● **To do**: The answer is to be an exact copy of the lines below running from the line with "gone: scarlet notepad (758,309)" down to the line with "rotated: golden teapot", both ends included, and nothing more.

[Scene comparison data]
========================================
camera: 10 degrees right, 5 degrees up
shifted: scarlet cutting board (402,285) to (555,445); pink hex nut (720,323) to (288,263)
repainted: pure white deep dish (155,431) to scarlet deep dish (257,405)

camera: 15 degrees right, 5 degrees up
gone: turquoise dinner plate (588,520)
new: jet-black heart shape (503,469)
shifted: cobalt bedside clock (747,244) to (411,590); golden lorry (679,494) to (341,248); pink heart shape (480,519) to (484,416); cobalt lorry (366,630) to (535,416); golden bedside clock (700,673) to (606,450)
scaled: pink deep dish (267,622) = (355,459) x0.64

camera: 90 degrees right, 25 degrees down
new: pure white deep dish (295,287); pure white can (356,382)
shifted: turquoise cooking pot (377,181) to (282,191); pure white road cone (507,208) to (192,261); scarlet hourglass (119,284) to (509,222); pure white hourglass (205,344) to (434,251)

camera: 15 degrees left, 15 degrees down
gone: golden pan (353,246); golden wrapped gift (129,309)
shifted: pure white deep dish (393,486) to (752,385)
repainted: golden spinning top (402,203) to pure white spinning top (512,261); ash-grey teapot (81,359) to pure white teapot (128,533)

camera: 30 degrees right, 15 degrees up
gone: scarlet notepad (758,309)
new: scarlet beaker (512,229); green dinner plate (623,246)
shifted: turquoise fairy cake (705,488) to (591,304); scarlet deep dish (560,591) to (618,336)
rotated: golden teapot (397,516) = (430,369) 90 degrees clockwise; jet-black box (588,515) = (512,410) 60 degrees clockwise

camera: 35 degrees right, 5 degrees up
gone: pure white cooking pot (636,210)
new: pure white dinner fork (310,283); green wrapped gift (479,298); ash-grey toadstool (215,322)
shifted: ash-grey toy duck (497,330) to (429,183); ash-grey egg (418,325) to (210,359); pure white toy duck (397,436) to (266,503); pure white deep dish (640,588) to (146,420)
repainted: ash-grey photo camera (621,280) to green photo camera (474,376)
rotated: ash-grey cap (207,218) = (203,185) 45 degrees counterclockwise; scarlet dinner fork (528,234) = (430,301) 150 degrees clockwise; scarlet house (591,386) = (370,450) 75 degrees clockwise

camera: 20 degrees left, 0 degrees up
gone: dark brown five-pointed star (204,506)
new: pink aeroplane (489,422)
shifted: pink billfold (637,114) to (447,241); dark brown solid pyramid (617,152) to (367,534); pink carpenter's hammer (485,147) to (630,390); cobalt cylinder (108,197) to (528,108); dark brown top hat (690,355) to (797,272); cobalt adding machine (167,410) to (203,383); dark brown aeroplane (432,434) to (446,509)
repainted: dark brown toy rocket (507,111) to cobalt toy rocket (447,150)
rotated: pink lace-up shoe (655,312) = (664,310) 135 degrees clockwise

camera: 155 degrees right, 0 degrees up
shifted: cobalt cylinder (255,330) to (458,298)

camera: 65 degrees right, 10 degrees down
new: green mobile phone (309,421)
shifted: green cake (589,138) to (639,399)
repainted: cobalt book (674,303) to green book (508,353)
========================================
● **Response to the task**:
gone: scarlet notepad (758,309)
new: scarlet beaker (512,229); green dinner plate (623,246)
shifted: turquoise fairy cake (705,488) to (591,304); scarlet deep dish (560,591) to (618,336)
rotated: golden teapot (397,516) = (430,369) 90 degrees clockwise; jet-black box (588,515) = (512,410) 60 degrees clockwise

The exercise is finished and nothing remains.